→ Records supplied:

┌──

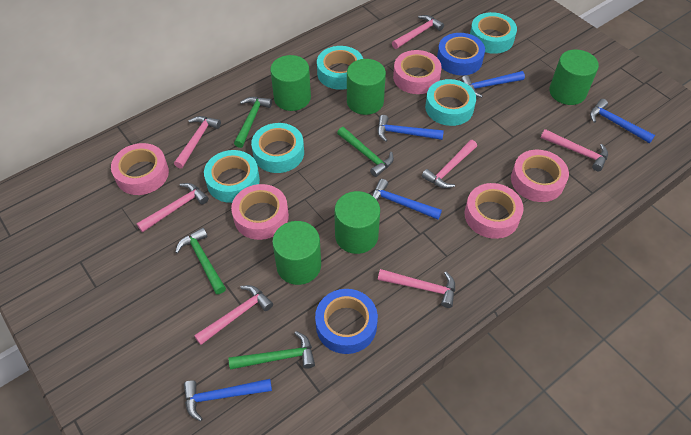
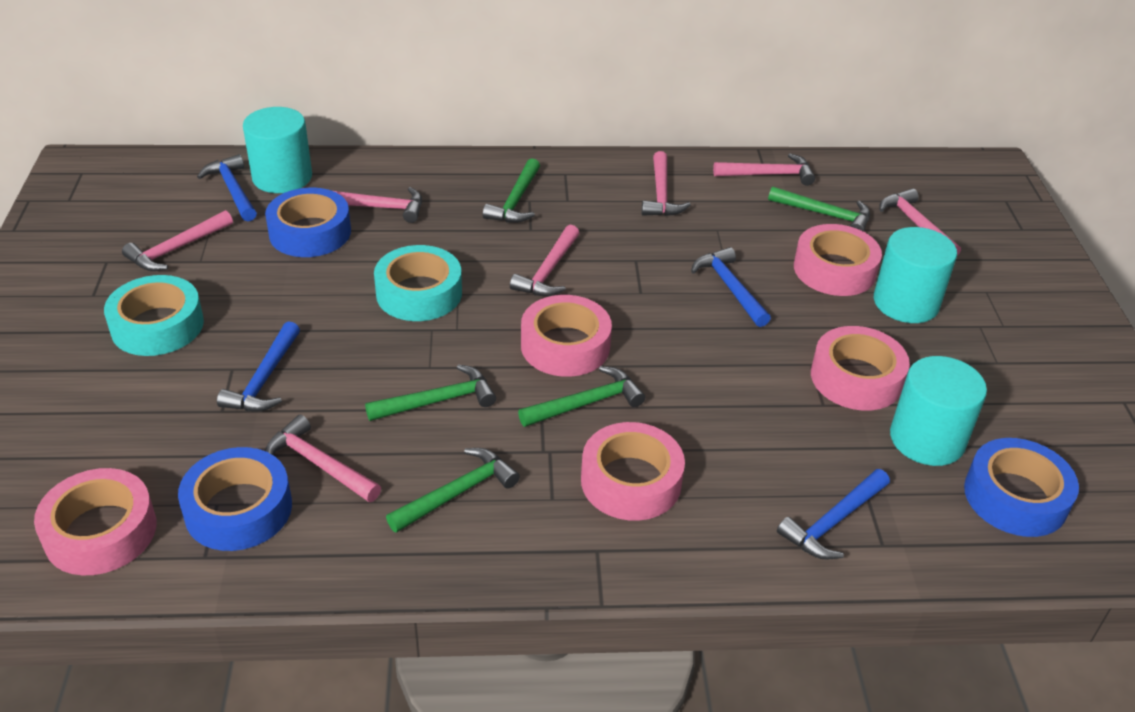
blue hammer: 5 -> 4
blue tape: 2 -> 3
green cylinder: 5 -> 0
green hammer: 4 -> 5
turquoise cylinder: 0 -> 3
turquoise tape: 5 -> 2

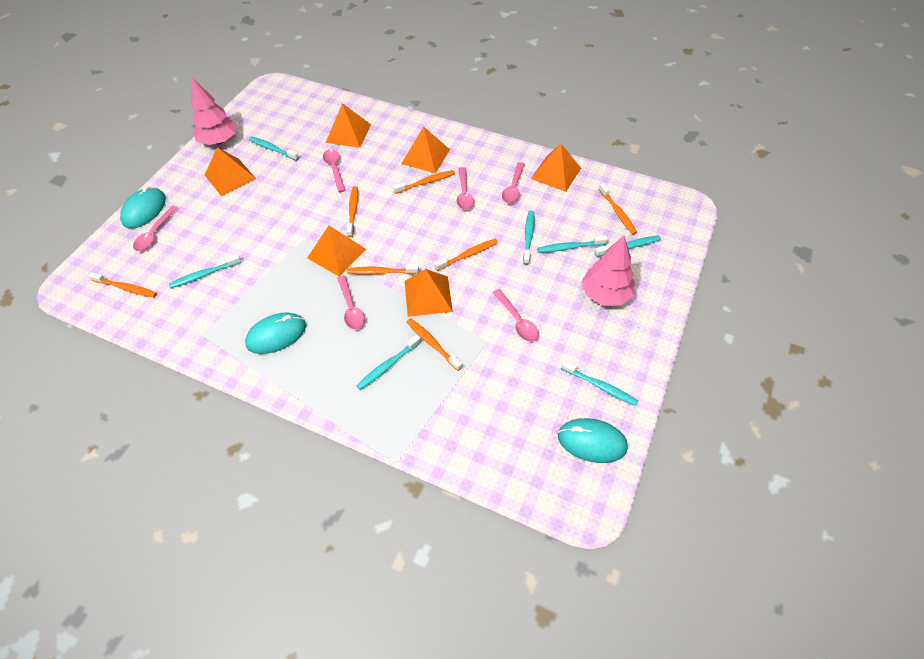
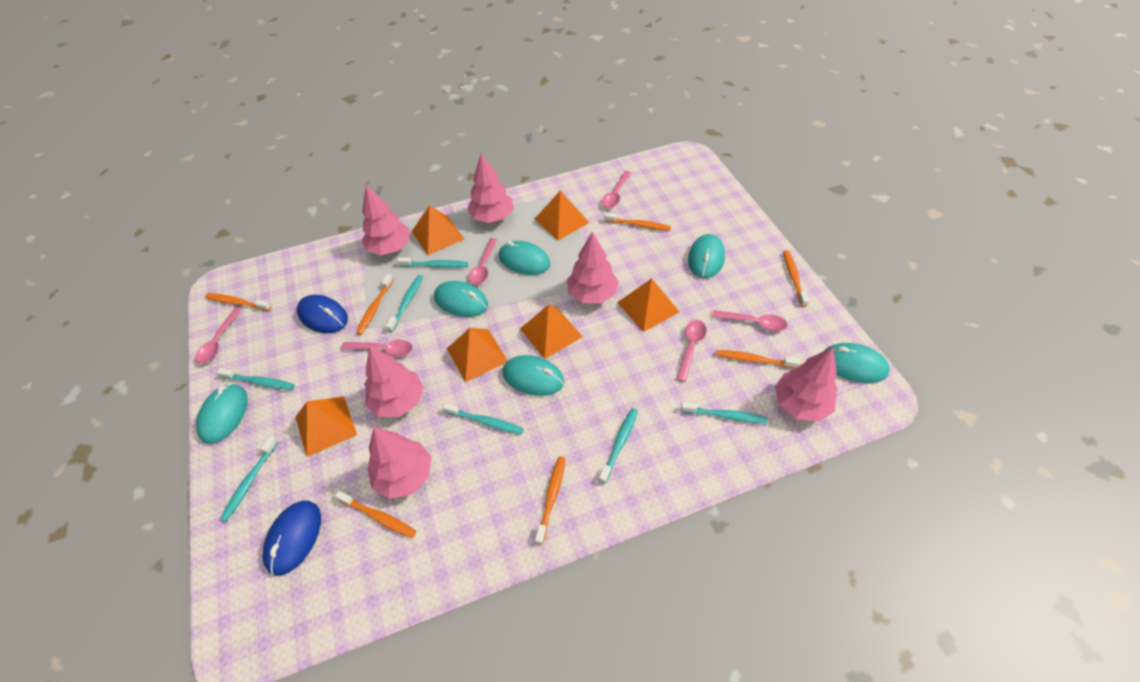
blue mouse: 0 -> 2
pink tree: 2 -> 6
turquoise mouse: 3 -> 6

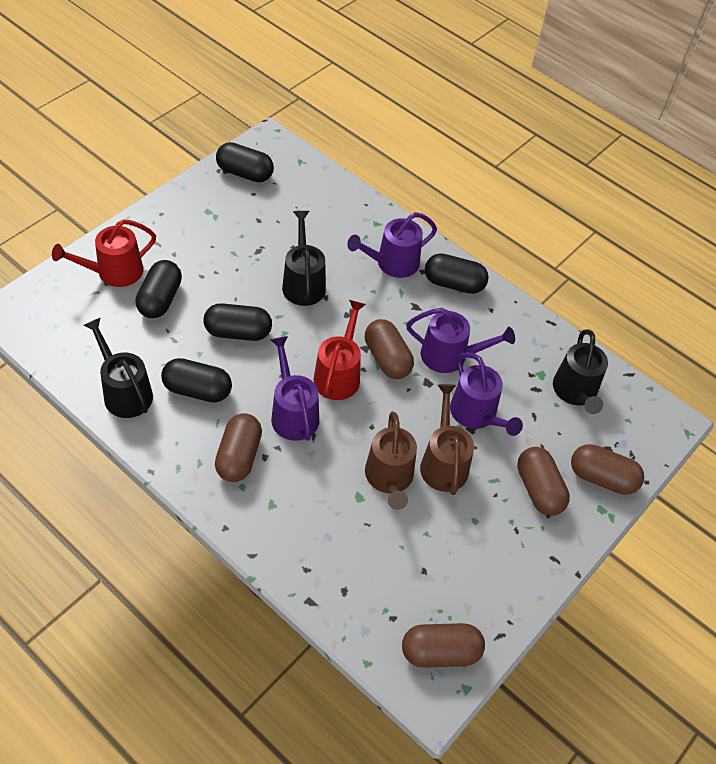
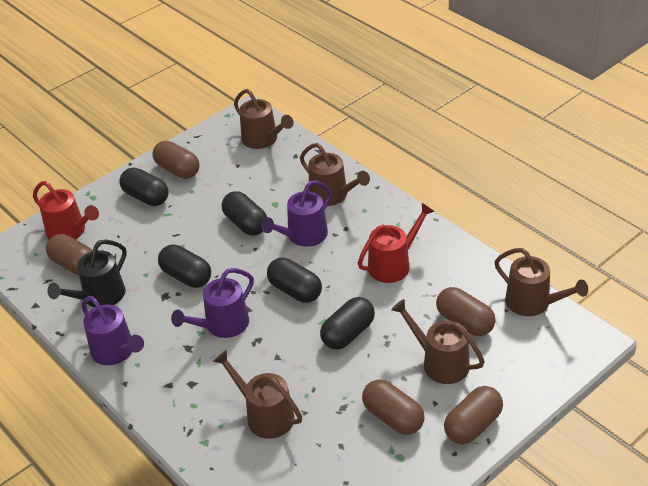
black watering can: 3 -> 1
brown watering can: 2 -> 5
purple watering can: 4 -> 3

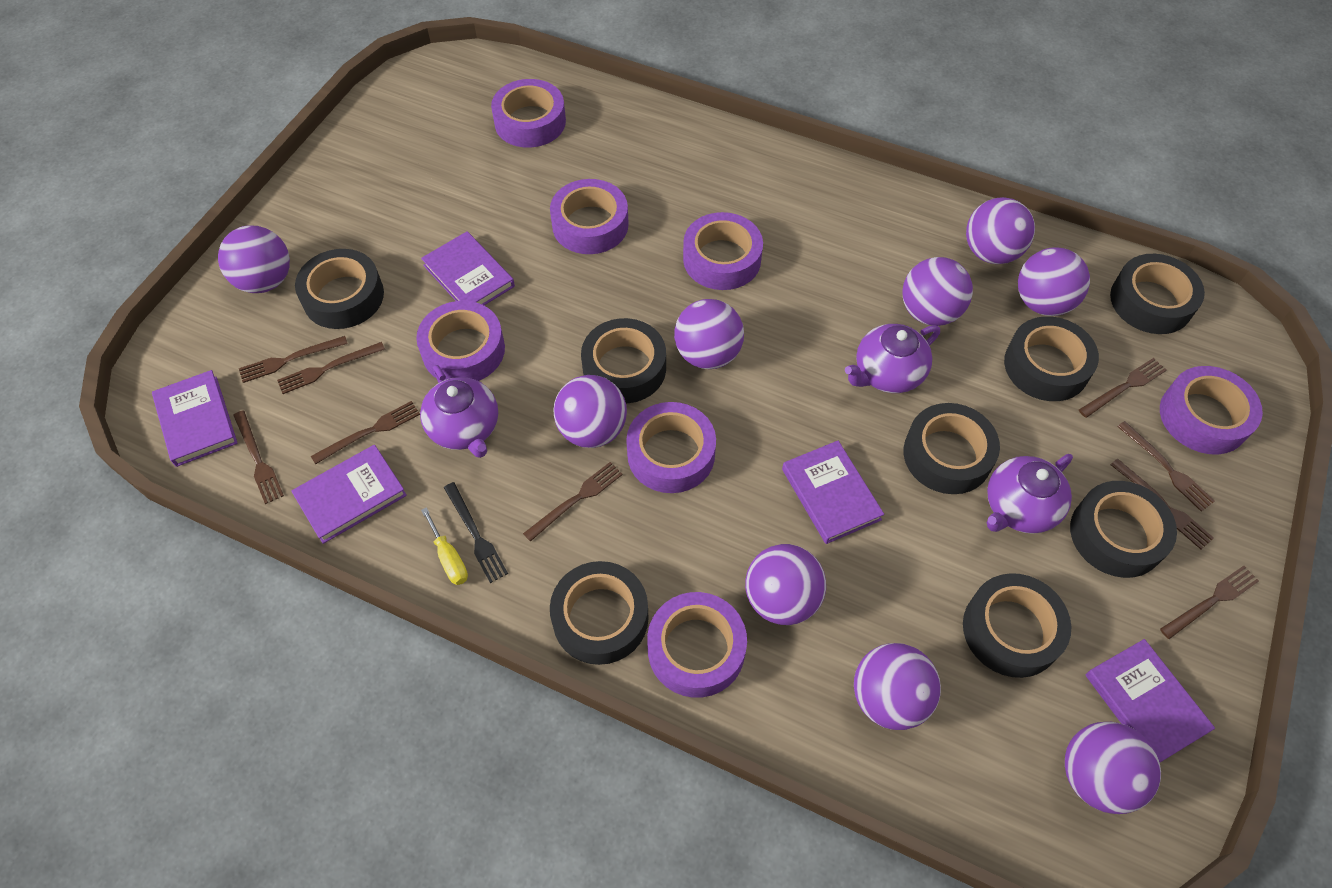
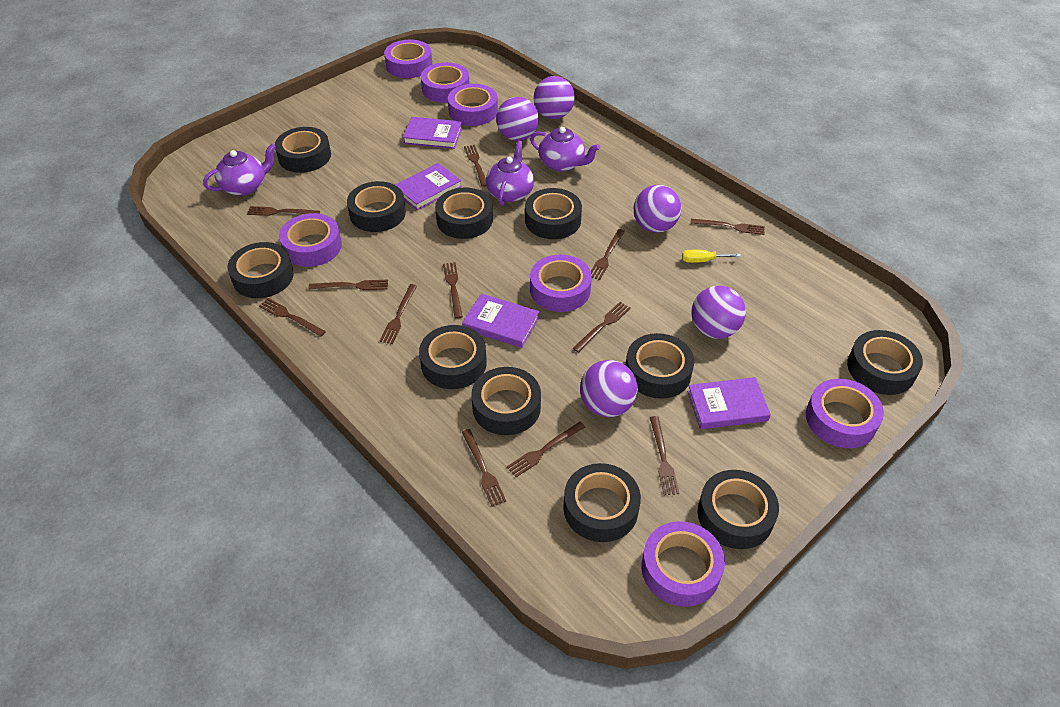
black fork: 1 -> 0
black tape: 8 -> 11
brown fork: 9 -> 12
purple ball: 9 -> 5
purple book: 5 -> 4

└──

→ Aim of the task:
What's needed is every line above, retyped exactly and free of pictures.

→ Answer to the problem:
blue hammer: 5 -> 4
blue tape: 2 -> 3
green cylinder: 5 -> 0
green hammer: 4 -> 5
turquoise cylinder: 0 -> 3
turquoise tape: 5 -> 2

blue mouse: 0 -> 2
pink tree: 2 -> 6
turquoise mouse: 3 -> 6

black watering can: 3 -> 1
brown watering can: 2 -> 5
purple watering can: 4 -> 3

black fork: 1 -> 0
black tape: 8 -> 11
brown fork: 9 -> 12
purple ball: 9 -> 5
purple book: 5 -> 4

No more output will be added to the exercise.